==== INPUT DATA ====

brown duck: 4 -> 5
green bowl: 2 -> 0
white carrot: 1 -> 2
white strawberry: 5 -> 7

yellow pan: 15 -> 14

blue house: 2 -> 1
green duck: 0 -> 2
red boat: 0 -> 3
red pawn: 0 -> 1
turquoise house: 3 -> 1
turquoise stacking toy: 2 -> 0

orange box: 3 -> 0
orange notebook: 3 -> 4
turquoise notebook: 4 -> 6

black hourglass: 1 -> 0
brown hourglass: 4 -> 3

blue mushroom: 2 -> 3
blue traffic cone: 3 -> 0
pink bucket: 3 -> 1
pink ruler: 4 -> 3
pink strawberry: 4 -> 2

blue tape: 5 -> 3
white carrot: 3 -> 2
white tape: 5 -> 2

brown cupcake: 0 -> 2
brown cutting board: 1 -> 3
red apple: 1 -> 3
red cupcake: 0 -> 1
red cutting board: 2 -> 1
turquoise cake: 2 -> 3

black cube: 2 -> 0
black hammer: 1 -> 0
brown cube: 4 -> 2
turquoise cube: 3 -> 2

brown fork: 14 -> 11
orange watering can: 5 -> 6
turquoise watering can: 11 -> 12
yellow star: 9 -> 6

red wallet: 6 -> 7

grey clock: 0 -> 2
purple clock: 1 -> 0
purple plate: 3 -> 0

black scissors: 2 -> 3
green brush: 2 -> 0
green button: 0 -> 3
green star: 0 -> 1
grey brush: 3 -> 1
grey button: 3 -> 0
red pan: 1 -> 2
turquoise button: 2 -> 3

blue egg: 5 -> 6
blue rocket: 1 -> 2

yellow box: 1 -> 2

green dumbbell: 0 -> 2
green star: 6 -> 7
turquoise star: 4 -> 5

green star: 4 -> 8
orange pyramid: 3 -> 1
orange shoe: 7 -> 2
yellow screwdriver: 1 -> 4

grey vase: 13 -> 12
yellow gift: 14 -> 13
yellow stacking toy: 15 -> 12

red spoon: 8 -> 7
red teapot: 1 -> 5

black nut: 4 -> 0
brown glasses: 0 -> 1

====

## PROBLEM STATEMENT
Each line above with the word "stacking" must be returned.

## YOUR RESPONSE
turquoise stacking toy: 2 -> 0
yellow stacking toy: 15 -> 12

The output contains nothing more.